§ **REQUIREMENT**: In the records below, find the line that contains "orange 1x3 tile [724,326,791,420]" and the line that contains "black 1x2 brick"; write out exactly those two lines and everything between them, without the pictures.

####################

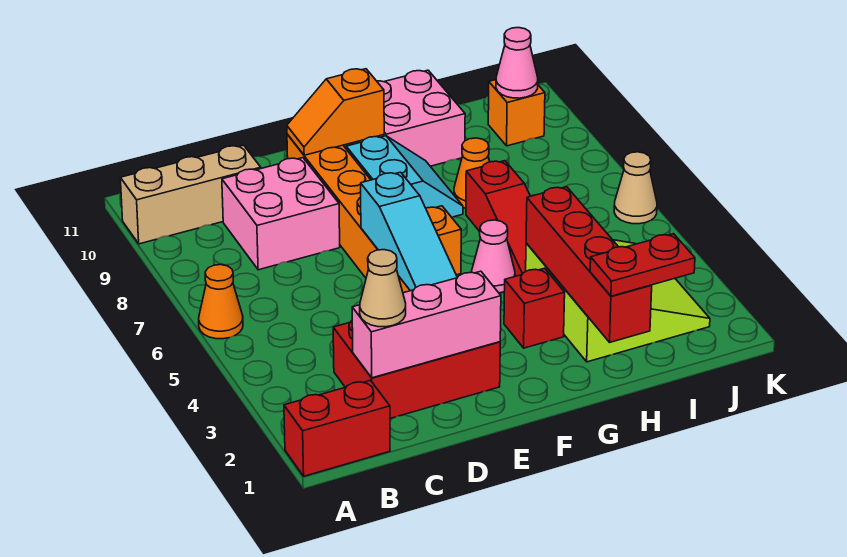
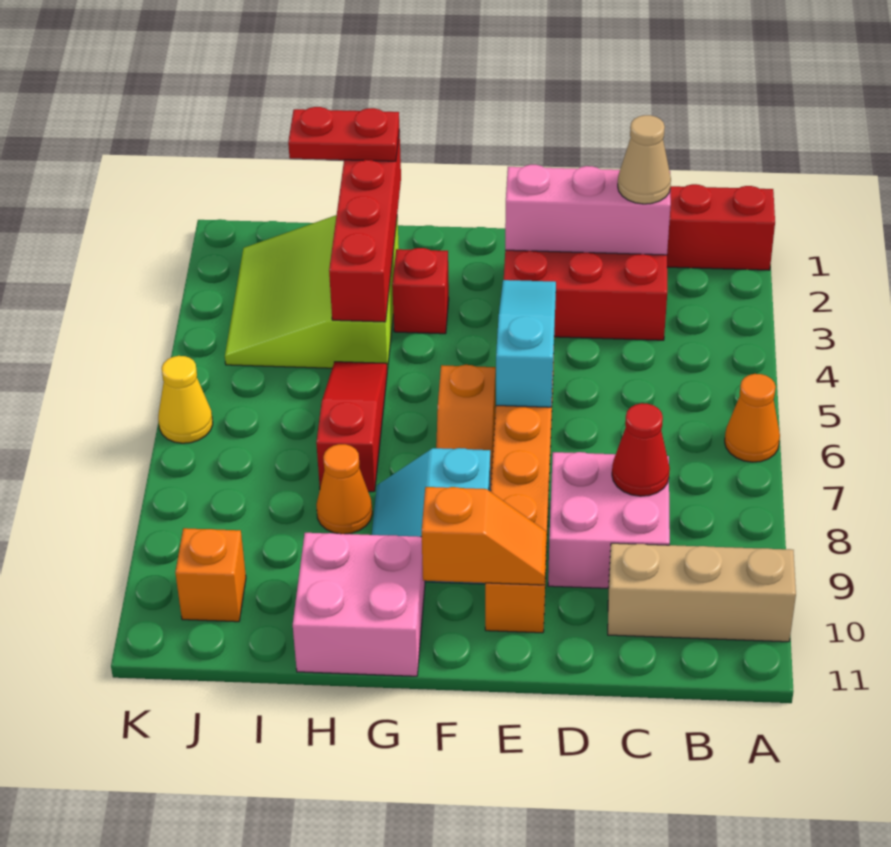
none -> red 1x1 cone [612,403,670,496]
pink 1x1 cone [472,220,515,293] -> none
pink 1x1 cone [496,28,538,98] -> none
tan 1x1 cone [614,152,657,224] -> yellow 1x1 cone [158,356,213,443]

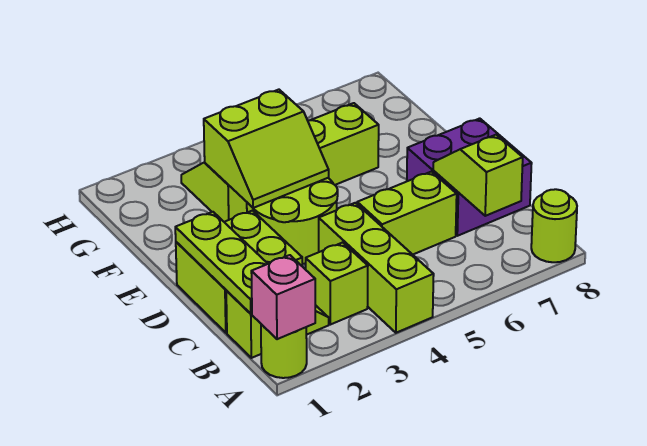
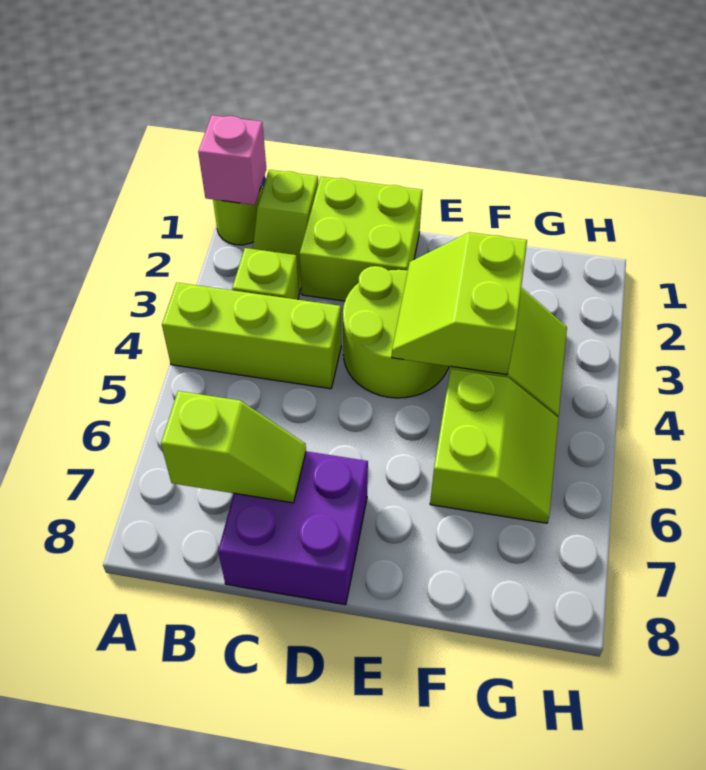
lime 1x1 round brick [531,189,577,262] -> none
lime 1x3 plate [175,212,268,314] -> none
lime 1x2 brick [357,172,457,255] -> none

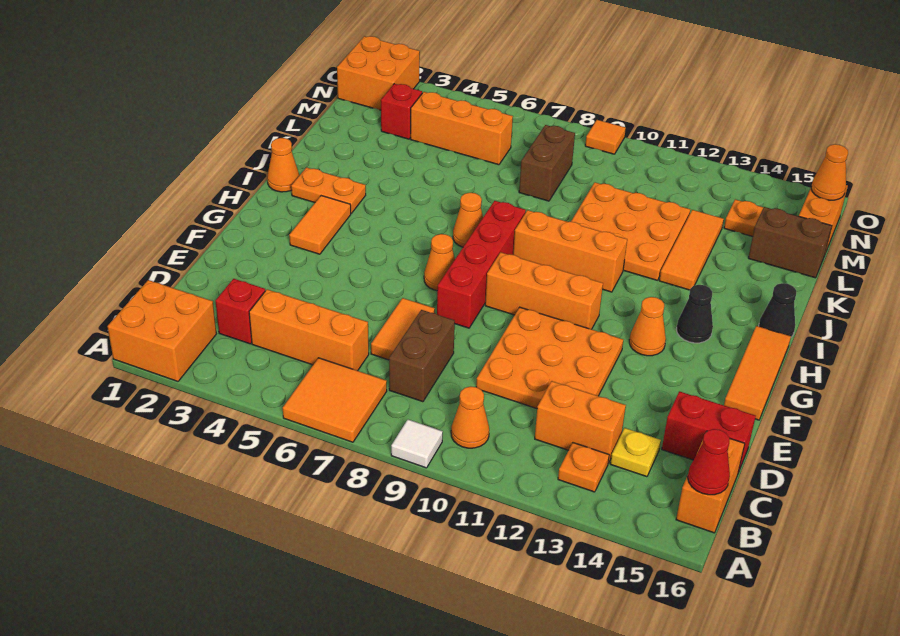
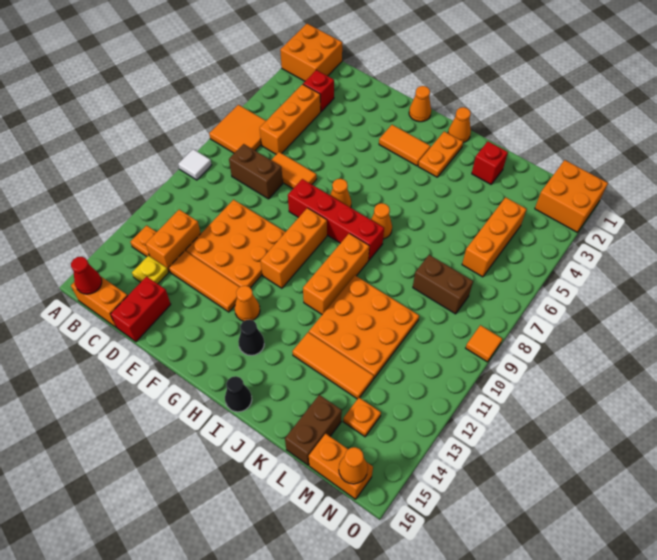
orange 1x1 cone [451,386,489,448] -> orange 1x1 cone moved to [409,86,431,122]
orange 1x3 tile [724,326,791,420] -> orange 1x3 tile moved to [169,251,239,312]
red 1x1 brick [381,84,422,139] -> red 1x1 brick moved to [472,142,508,184]

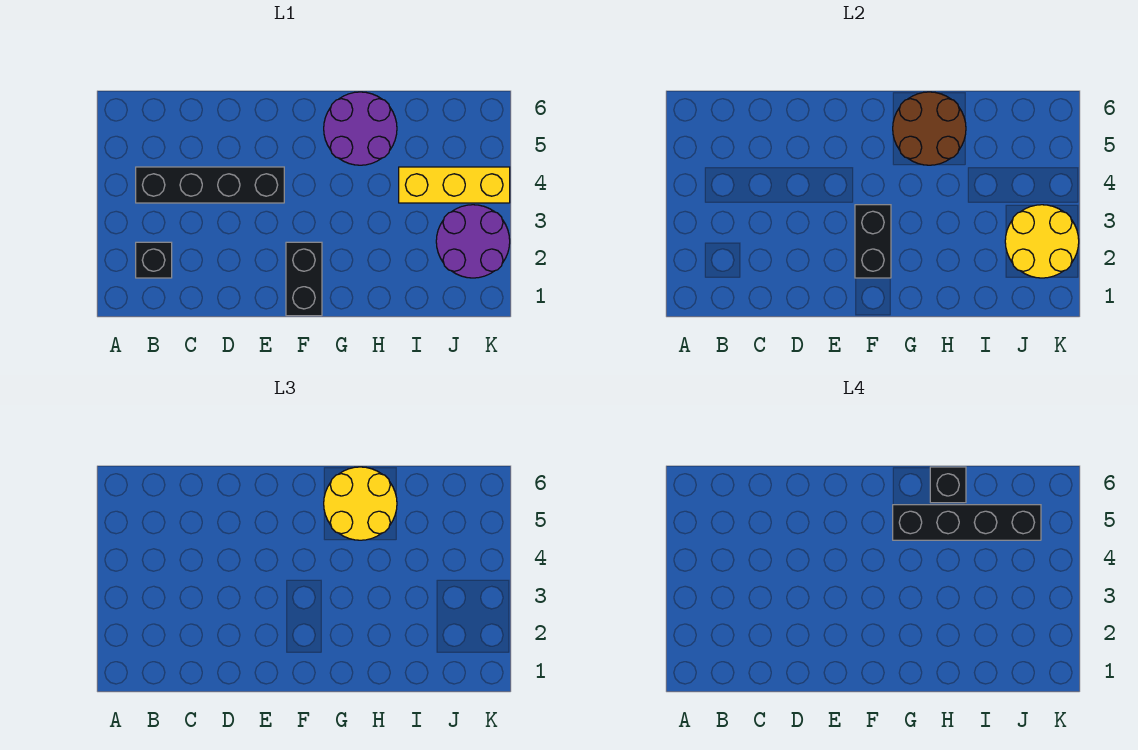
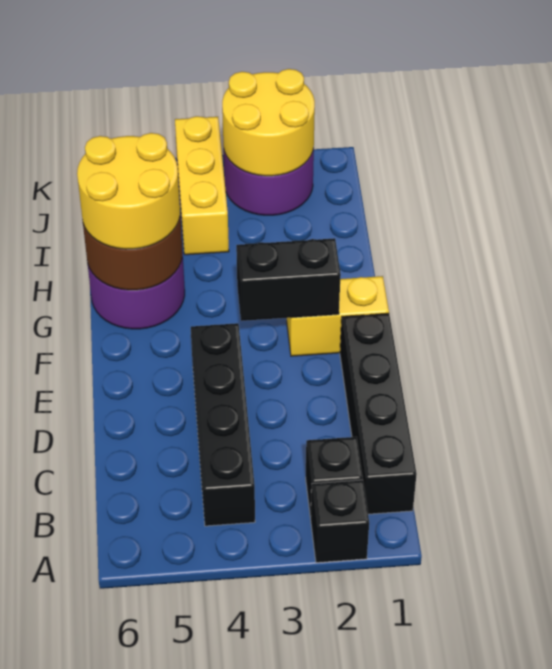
black 1x2 brick [286,242,322,316] -> yellow 1x2 brick [287,276,389,356]
black 1x4 brick [893,505,1041,540] -> black 1x4 brick moved to [340,313,417,514]
black 1x1 brick [930,467,966,503] -> black 1x1 brick moved to [311,480,369,563]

####################

§ **SOLUTION FOR THIS PROBLEM**:
orange 1x3 tile [724,326,791,420] -> orange 1x3 tile moved to [169,251,239,312]
red 1x1 brick [381,84,422,139] -> red 1x1 brick moved to [472,142,508,184]

black 1x2 brick [286,242,322,316] -> yellow 1x2 brick [287,276,389,356]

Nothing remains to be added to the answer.